**EXERCISE AIM**:
Bring together copies of the lines in the data below that contain the word "down".

Before-and-after object listings:
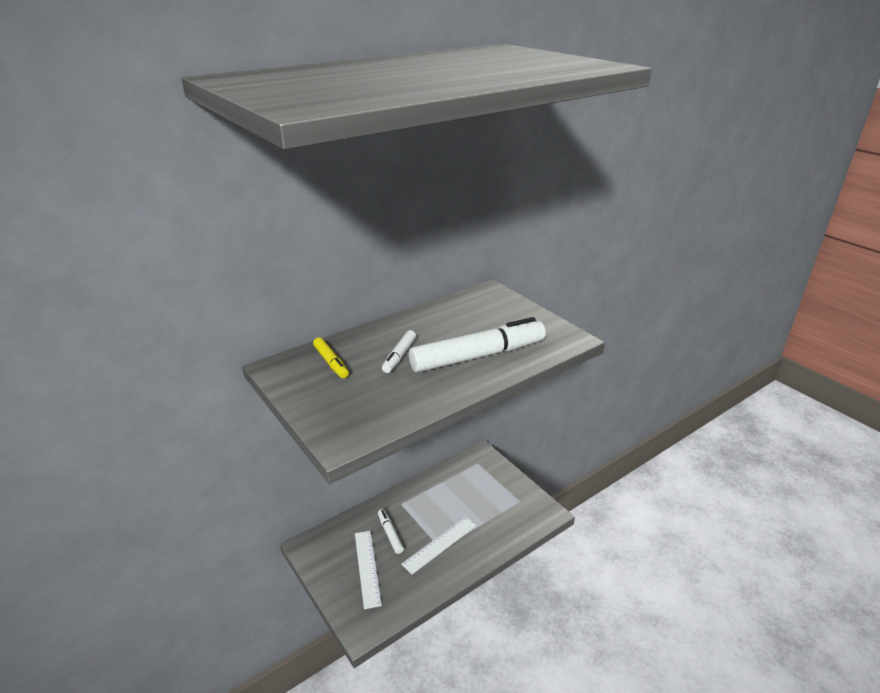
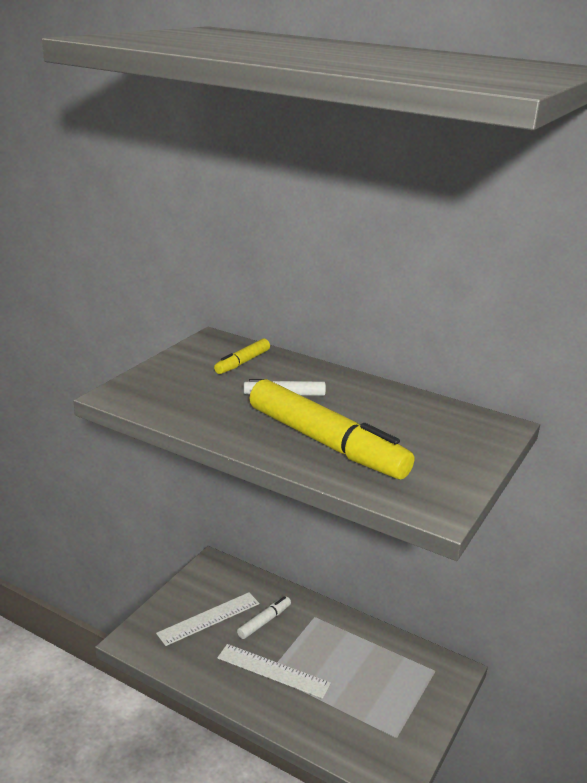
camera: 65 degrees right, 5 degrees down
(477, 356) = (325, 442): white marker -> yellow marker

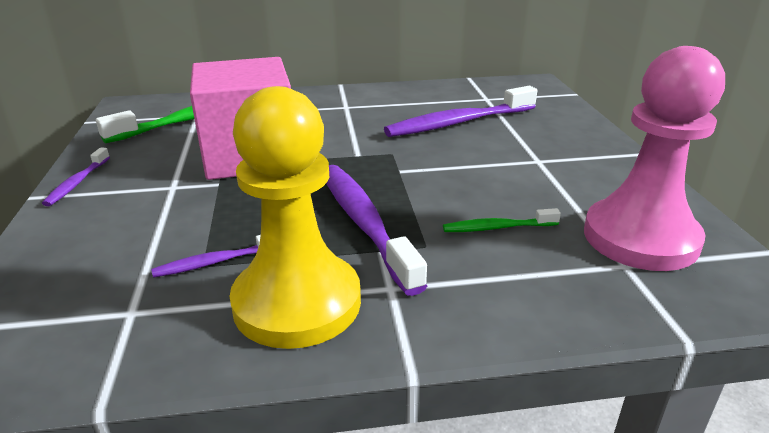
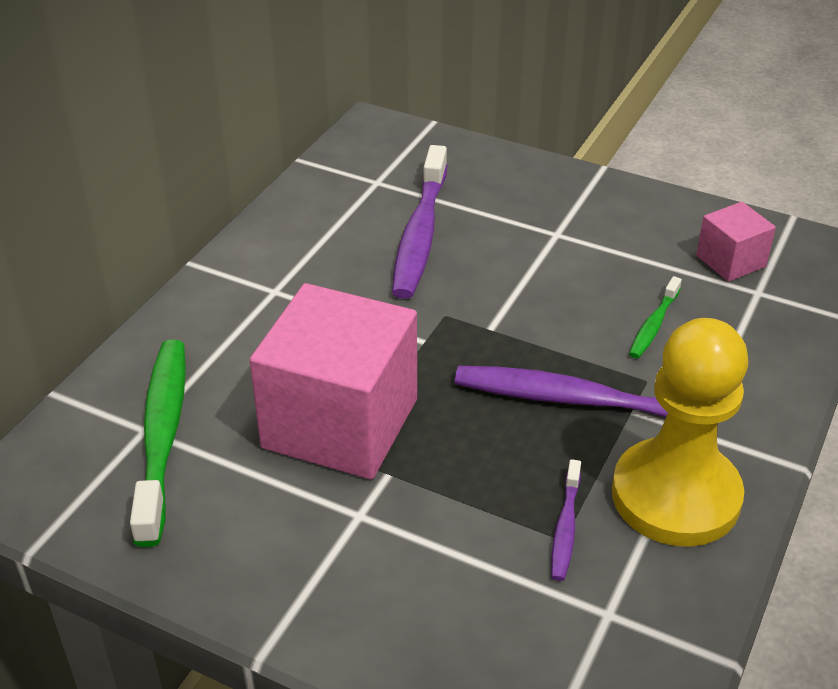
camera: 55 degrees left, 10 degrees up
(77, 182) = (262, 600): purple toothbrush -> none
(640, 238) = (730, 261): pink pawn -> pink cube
---
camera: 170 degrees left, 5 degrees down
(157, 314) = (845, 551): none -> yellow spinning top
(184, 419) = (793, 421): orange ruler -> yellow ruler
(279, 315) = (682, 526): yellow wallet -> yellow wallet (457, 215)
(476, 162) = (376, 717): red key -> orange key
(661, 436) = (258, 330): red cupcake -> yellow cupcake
...
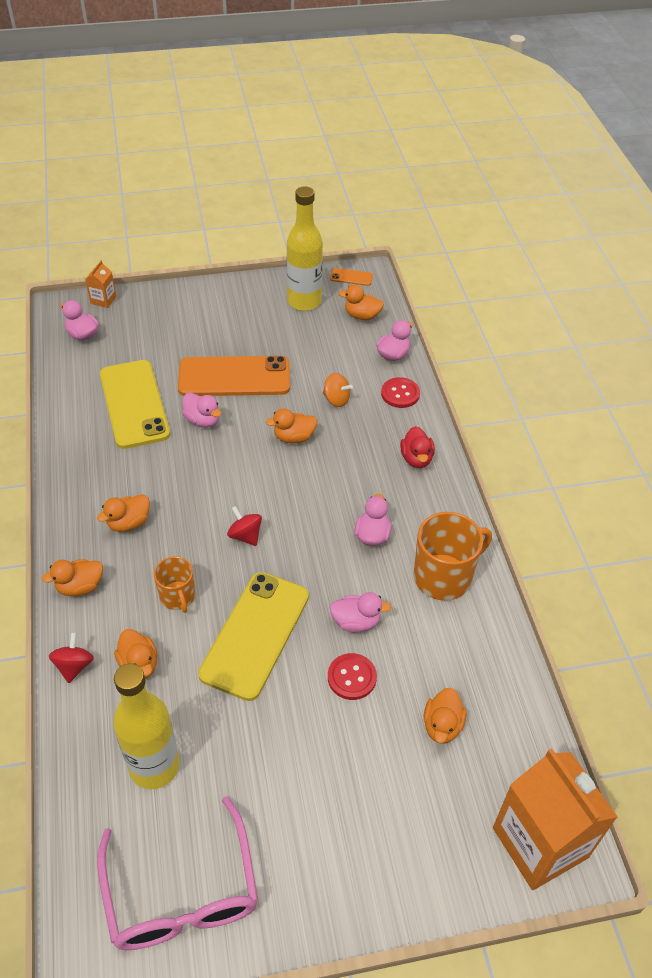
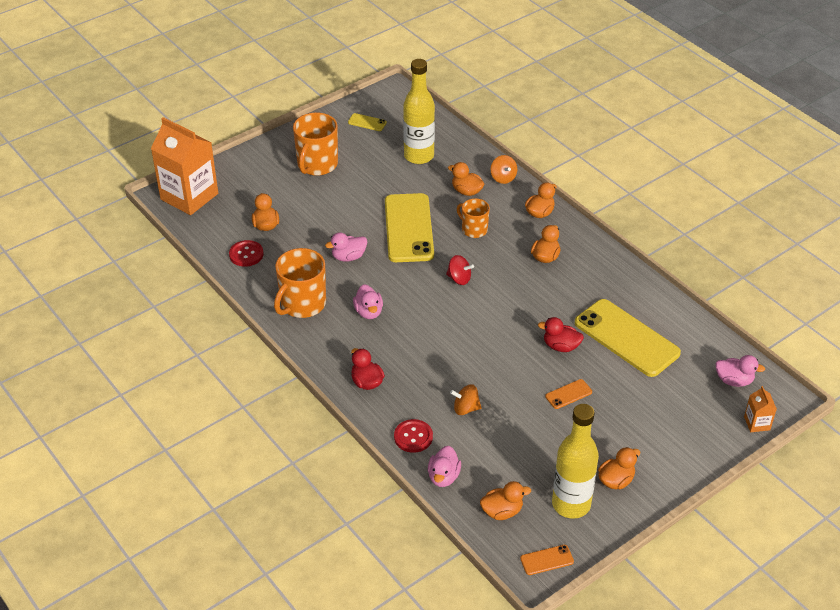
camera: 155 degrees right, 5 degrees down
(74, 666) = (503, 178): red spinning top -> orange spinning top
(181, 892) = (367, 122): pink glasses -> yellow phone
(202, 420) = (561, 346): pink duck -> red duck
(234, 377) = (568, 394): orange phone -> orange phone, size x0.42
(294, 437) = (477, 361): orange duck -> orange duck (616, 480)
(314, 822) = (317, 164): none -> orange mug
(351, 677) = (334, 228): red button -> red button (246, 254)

**TASK OUTPUT**:
camera: 65 degrees right, 5 degrees down
camera: 170 degrees left, 5 degrees down
camera: 155 degrees right, 5 degrees down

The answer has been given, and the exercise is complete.